__Direction__: Lines that hold the string "adipose" are to be counted; give only their number.

__Exercise inputs__:

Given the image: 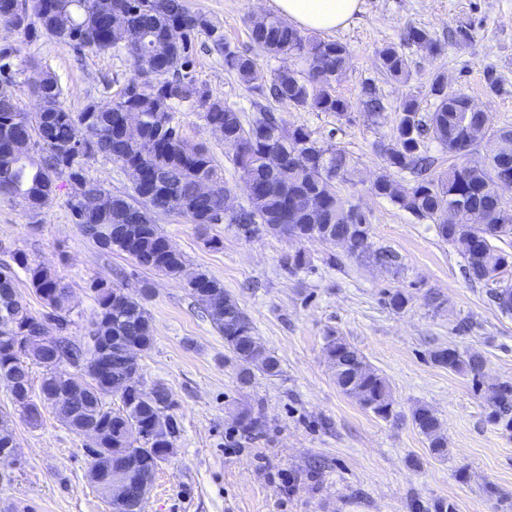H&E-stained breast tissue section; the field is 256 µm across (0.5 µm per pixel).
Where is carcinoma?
I'll list each match as a JSON object with an SVG mask.
<instances>
[{"mask_svg":"<svg viewBox=\"0 0 512 512\" xmlns=\"http://www.w3.org/2000/svg\"><path fill=\"white\" fill-rule=\"evenodd\" d=\"M94 0H38L25 20L18 36L27 40L46 36L56 43L76 50L93 46L106 51L129 45L127 56L134 69L144 64L158 63L164 72L156 89L148 94L132 91L134 79H129L117 99L106 107L87 104L81 111L72 112L62 101V89L55 75L31 61L20 58L19 49L12 45L0 47V55L10 52L16 59L12 77L15 83L24 82L44 107L27 115L26 124L16 129L40 143L42 154L19 167L13 165L11 142L0 139V195L19 199L30 213L33 202L47 195L61 179L85 180L87 176L76 160L59 166V152L76 143L91 130L109 152L108 160L122 168L142 166V182L132 193L121 196L122 205L109 214H100L87 206L77 221L82 234L105 251H122L145 269L170 276H179L185 266L184 255L170 246L158 225L149 223L145 212L157 197L149 196L154 182L162 181L164 188L186 208L168 205L171 212L193 224H210L214 214L224 207L217 197L198 196L195 186L202 179L219 180L222 174L214 157L204 144L189 142L176 117L178 106L188 103L203 110V118L213 128L223 129L233 120L235 139L247 146V152L233 153V162L241 176L249 177L262 186L256 199L231 213L227 223L234 224L247 238L260 233L298 239H328L349 235L345 212L356 208L344 198L339 185L350 181L351 158L347 153L311 137L302 126L290 127L269 107L254 103L255 114L243 122L240 110L213 95L192 75L195 65V41L204 33L211 41V50L224 57V68L233 72L243 84L277 102H286L298 110L330 112L338 116L348 113L350 103L337 96L334 83L346 70L349 58L347 46L339 41L307 36L285 20L268 16L254 21L250 37L268 54L288 56L297 61L296 67H282L265 77L255 61L232 50L224 42V34L200 14L191 11L185 0H149V7L132 17L135 31L108 26L97 21ZM400 41L411 44L428 54H436L440 43L418 27L409 26ZM378 69L389 79L405 81L410 74L407 56L393 43L376 51ZM434 109L424 112L415 96L406 98L399 106L388 143L380 152L385 170L371 186L373 194L384 197L419 218L434 222L435 232L443 241L453 245L466 261L469 275L483 280L489 266L509 264L512 254L496 245L509 238L502 225H512V206L500 201L496 168L512 162L511 152L491 156L481 153L479 144L461 153L469 132L482 127V113L475 109L472 99L460 92L448 90L442 74L436 75L429 87ZM365 114L377 121L387 110L384 98L371 84L364 87L360 99ZM126 112L143 114L139 136L126 137L122 120ZM22 114L14 98H0V122ZM265 126L276 131L274 143L258 135ZM427 140L437 142L453 156L463 158L448 171L435 174L433 161L426 155ZM408 172L413 184L407 189L399 186L393 174ZM313 202L320 221L306 220L300 224H277L275 219L290 207L299 208ZM456 205L453 223L445 222L441 210ZM482 216L484 224L477 229L479 240L469 249L457 243L455 227L473 223L472 213ZM362 227L352 235L347 256L356 260H372L386 265L390 256L372 249L370 225L359 214ZM17 265L27 275L29 287L43 303L45 311L35 314L16 300L17 274L10 266H0V317L8 318L11 330L0 332V381L8 384L14 405L27 420L36 425L41 419L38 404L32 397V369H42L40 395L53 409L57 419L78 433L89 424L98 425L104 433V445L127 449L129 458L146 459L153 448H165L178 433L174 402L168 389L159 384L149 395L121 397L122 410H112L107 395L97 387V358L89 348L72 342L65 335L58 347L66 359L55 363L21 359V340L38 335L46 318L61 321L68 329L72 307L69 289L50 268L32 264L24 254L15 257ZM97 309L92 322L103 336L133 337L139 340L141 351L154 344L155 336L150 316L141 299L121 293L107 283L94 285ZM190 295L207 312L217 331L224 337V347L235 363L241 383L251 382L255 373L273 377L281 372L277 357L256 336L254 327L240 308L238 301L224 289V283L204 273H196V286ZM492 303L503 313L512 314V287L498 293L489 292ZM325 352L334 369L336 385L356 398L373 414L387 418L392 413L393 399L386 379L373 370L365 357L340 336L328 338ZM85 362L88 380L70 376L66 366L78 359ZM431 360L450 371L479 376L475 356L454 348L439 347ZM62 383L83 396L74 405L61 404L53 399L51 389ZM495 401L489 417L502 431L512 432V383L503 382L495 389ZM412 420L418 432L428 441L432 454L443 457L448 453L447 438L435 411L427 405L417 407ZM137 427L146 432L147 441L134 444L129 432ZM16 450L8 417H0V454Z\"/></svg>","mask_w":512,"mask_h":512,"instance_id":"obj_1","label":"carcinoma"}]
</instances>
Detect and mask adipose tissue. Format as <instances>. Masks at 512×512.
Here are the masks:
<instances>
[{
	"instance_id": "adipose-tissue-1",
	"label": "adipose tissue",
	"mask_w": 512,
	"mask_h": 512,
	"mask_svg": "<svg viewBox=\"0 0 512 512\" xmlns=\"http://www.w3.org/2000/svg\"><path fill=\"white\" fill-rule=\"evenodd\" d=\"M272 5L298 28L319 32L346 26L360 10V0H272Z\"/></svg>"
}]
</instances>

__Completed exercise__: 3